Task - Only one stretch of the listing below is wanted. Begin at the line that has "camera: 75 degrees right, 5 degrees down", stop after the line that has "blue mouse [323,363,401,408]", and repeat every line in between exactly.

Data in this exercise -
= = = = = = =
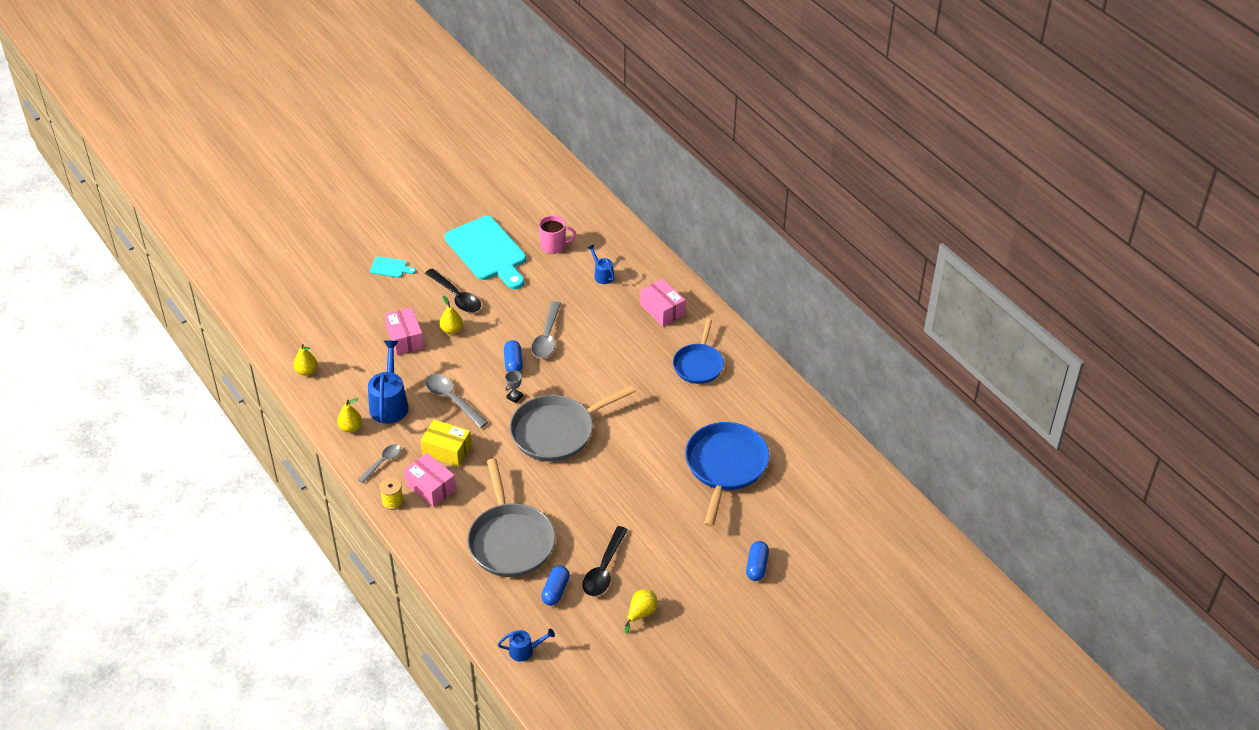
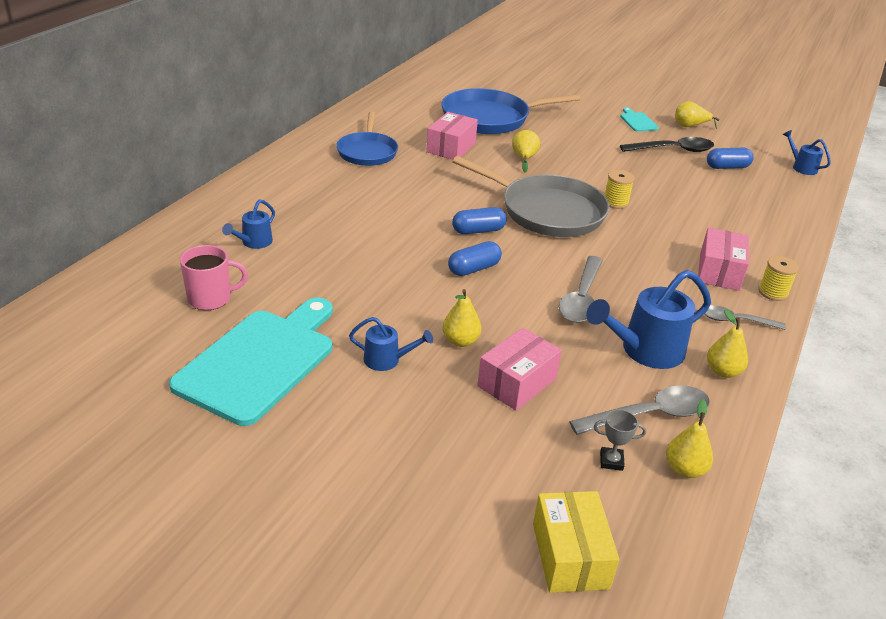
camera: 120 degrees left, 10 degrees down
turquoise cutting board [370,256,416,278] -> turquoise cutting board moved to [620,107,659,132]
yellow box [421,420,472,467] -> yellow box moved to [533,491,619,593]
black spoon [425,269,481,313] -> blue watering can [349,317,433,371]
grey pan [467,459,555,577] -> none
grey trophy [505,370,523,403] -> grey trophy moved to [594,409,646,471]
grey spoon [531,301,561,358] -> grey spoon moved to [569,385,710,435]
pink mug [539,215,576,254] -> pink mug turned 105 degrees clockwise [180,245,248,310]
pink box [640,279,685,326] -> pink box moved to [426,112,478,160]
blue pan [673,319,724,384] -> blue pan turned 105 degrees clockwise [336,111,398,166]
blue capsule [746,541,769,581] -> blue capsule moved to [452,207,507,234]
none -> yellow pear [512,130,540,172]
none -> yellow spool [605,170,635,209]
= = = = = = =
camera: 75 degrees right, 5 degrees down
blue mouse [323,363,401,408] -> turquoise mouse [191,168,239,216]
= = = = = = =
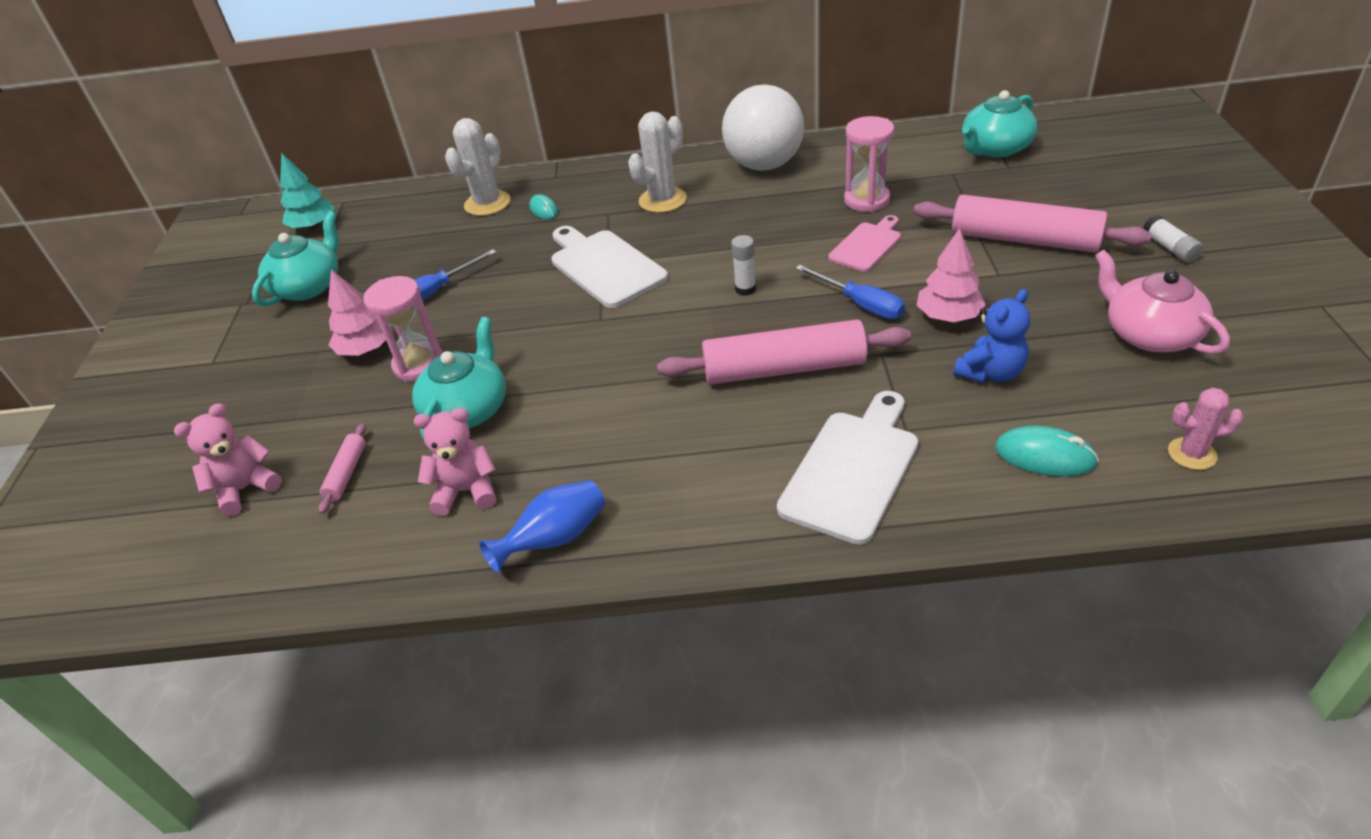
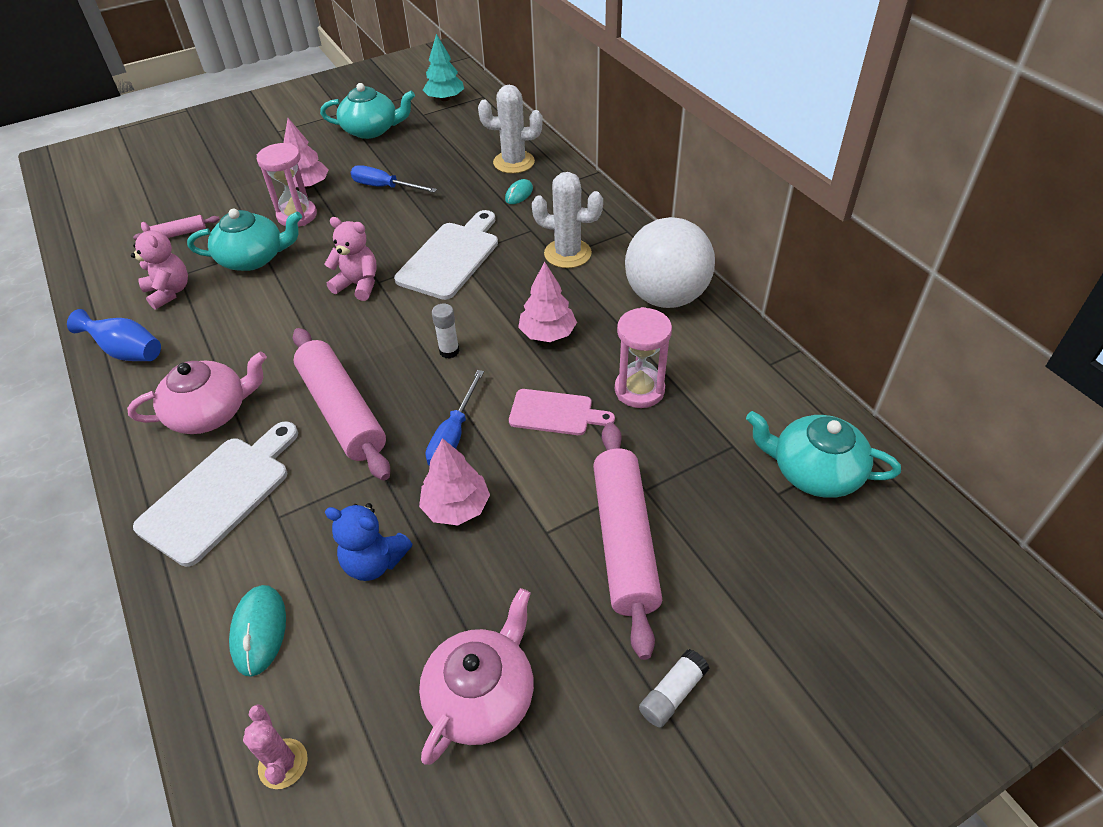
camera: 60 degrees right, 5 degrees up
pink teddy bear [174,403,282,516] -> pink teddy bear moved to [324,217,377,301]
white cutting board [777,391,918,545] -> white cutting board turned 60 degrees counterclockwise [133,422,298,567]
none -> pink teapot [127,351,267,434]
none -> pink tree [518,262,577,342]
= = = = = = =
Answer space -
camera: 75 degrees right, 5 degrees down
blue mouse [323,363,401,408] -> turquoise mouse [191,168,239,216]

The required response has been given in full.